● WHAT TO WORK ON:
Starting at the top of the entries, restate word for word each line up to and including the one with "green apple: 5 -> 6".

--- INPUT FOR THIS TASK ---

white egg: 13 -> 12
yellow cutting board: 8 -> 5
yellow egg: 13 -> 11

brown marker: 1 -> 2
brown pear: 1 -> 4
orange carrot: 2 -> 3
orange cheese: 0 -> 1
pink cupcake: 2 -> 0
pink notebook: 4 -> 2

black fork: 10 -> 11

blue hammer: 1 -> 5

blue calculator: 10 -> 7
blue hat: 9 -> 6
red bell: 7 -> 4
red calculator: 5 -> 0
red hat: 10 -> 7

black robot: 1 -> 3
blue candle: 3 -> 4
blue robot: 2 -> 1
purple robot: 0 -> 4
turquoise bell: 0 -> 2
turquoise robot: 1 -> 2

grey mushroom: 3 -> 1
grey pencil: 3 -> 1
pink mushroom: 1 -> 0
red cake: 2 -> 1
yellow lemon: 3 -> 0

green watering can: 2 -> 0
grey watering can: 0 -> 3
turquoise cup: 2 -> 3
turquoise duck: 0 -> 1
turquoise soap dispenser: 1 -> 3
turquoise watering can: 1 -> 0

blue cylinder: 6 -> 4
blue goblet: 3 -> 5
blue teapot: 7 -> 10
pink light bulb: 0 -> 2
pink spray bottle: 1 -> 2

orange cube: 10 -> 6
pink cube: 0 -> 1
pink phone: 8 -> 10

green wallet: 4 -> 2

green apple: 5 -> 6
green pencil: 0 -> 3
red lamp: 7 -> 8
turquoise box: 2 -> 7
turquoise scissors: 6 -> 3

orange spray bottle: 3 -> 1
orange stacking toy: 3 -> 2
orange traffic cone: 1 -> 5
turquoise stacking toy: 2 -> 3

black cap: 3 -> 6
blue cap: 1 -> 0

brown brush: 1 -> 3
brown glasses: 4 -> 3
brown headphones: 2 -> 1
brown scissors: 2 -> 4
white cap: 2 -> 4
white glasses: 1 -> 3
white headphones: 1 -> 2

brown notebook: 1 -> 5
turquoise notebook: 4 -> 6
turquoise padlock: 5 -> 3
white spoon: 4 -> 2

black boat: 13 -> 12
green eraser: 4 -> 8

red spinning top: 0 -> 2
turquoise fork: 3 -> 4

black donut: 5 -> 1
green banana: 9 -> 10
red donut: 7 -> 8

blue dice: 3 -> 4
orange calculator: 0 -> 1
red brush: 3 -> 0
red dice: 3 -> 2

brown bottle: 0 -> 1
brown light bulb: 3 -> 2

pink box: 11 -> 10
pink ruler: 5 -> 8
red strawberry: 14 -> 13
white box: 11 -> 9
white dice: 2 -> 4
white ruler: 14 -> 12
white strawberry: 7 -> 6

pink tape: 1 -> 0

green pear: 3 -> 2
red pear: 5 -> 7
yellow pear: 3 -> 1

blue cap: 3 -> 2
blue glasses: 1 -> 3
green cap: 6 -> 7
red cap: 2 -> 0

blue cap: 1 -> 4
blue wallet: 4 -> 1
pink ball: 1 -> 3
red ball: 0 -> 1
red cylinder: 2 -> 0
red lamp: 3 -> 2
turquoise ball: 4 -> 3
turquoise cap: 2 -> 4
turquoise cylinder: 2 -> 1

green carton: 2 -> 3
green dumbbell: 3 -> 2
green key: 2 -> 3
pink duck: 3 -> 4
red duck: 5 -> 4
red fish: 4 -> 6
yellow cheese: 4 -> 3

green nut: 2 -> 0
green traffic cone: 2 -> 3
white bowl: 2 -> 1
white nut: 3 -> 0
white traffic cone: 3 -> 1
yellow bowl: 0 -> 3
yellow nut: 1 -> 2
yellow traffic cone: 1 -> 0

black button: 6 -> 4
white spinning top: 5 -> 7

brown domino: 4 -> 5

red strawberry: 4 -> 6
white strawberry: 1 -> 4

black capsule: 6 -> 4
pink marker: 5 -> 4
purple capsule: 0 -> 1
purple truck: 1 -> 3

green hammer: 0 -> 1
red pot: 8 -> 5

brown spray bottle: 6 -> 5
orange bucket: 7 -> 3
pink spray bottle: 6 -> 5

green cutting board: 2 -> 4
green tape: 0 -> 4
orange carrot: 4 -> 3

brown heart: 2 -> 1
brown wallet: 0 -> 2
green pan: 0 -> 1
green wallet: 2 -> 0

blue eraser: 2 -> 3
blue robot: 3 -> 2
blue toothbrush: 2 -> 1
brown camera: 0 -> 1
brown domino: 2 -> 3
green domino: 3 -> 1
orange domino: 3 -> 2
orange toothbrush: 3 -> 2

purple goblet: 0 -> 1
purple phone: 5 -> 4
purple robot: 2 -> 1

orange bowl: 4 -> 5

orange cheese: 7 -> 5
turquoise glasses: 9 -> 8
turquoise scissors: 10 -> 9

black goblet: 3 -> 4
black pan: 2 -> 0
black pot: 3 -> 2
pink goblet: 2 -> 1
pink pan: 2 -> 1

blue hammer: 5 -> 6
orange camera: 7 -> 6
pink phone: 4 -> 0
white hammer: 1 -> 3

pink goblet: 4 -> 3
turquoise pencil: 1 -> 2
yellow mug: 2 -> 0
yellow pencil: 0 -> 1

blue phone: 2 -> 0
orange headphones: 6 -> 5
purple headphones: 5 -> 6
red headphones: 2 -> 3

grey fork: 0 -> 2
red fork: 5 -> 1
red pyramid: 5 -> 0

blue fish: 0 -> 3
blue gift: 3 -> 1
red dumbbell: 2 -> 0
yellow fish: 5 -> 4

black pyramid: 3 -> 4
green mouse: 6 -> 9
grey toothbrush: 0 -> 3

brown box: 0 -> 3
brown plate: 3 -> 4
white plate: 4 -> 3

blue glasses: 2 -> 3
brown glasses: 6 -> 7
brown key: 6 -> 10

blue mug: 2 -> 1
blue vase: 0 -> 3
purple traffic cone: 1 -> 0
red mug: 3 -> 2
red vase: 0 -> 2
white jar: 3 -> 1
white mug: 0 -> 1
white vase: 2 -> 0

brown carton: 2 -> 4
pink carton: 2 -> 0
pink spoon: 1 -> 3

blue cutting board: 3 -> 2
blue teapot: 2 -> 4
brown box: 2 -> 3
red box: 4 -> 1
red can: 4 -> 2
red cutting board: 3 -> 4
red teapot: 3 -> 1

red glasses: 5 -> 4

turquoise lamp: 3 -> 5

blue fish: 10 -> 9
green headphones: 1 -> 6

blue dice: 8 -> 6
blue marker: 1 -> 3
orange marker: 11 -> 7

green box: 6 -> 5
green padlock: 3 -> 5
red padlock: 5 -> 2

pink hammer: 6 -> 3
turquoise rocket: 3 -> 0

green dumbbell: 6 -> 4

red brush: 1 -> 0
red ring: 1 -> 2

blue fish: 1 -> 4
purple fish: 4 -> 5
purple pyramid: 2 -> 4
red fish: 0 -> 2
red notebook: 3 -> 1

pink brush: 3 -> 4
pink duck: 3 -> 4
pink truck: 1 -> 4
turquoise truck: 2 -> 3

---

● RESPONSE:
white egg: 13 -> 12
yellow cutting board: 8 -> 5
yellow egg: 13 -> 11

brown marker: 1 -> 2
brown pear: 1 -> 4
orange carrot: 2 -> 3
orange cheese: 0 -> 1
pink cupcake: 2 -> 0
pink notebook: 4 -> 2

black fork: 10 -> 11

blue hammer: 1 -> 5

blue calculator: 10 -> 7
blue hat: 9 -> 6
red bell: 7 -> 4
red calculator: 5 -> 0
red hat: 10 -> 7

black robot: 1 -> 3
blue candle: 3 -> 4
blue robot: 2 -> 1
purple robot: 0 -> 4
turquoise bell: 0 -> 2
turquoise robot: 1 -> 2

grey mushroom: 3 -> 1
grey pencil: 3 -> 1
pink mushroom: 1 -> 0
red cake: 2 -> 1
yellow lemon: 3 -> 0

green watering can: 2 -> 0
grey watering can: 0 -> 3
turquoise cup: 2 -> 3
turquoise duck: 0 -> 1
turquoise soap dispenser: 1 -> 3
turquoise watering can: 1 -> 0

blue cylinder: 6 -> 4
blue goblet: 3 -> 5
blue teapot: 7 -> 10
pink light bulb: 0 -> 2
pink spray bottle: 1 -> 2

orange cube: 10 -> 6
pink cube: 0 -> 1
pink phone: 8 -> 10

green wallet: 4 -> 2

green apple: 5 -> 6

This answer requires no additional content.